Task goal |
Needed from the data below: every line from the one with "(154, 237) = (339, 428): yellow" up to and including the one with "(480, 247) = (569, 264): blue", repeated exactly and with nothing else.

Given data |

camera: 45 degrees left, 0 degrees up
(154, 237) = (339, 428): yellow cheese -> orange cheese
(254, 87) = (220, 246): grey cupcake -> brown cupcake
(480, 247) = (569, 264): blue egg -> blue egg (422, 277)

--

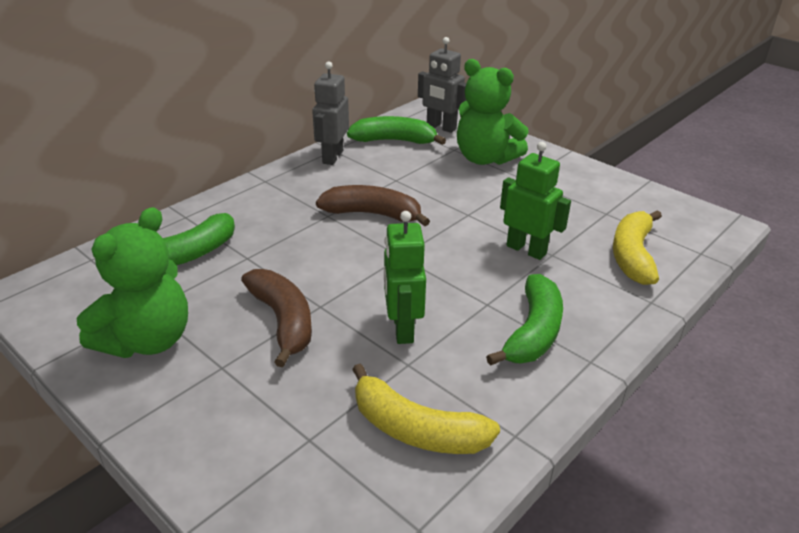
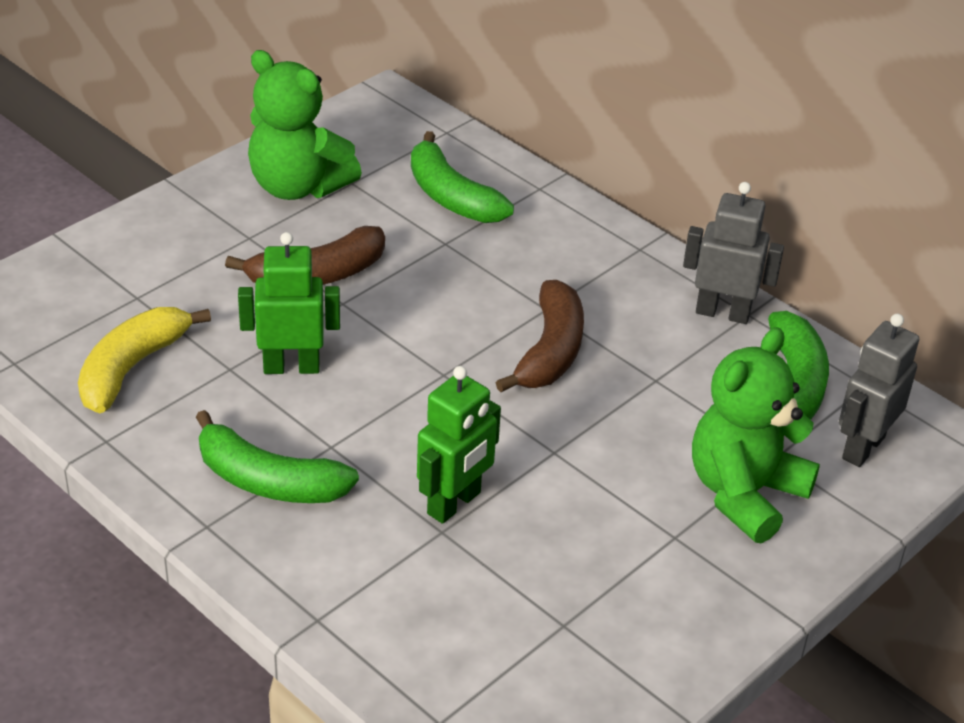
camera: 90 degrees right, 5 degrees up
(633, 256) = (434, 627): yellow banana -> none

Answer for the task |
(154, 237) = (339, 428): yellow cheese -> orange cheese
(254, 87) = (220, 246): grey cupcake -> brown cupcake
(480, 247) = (569, 264): blue egg -> blue egg (422, 277)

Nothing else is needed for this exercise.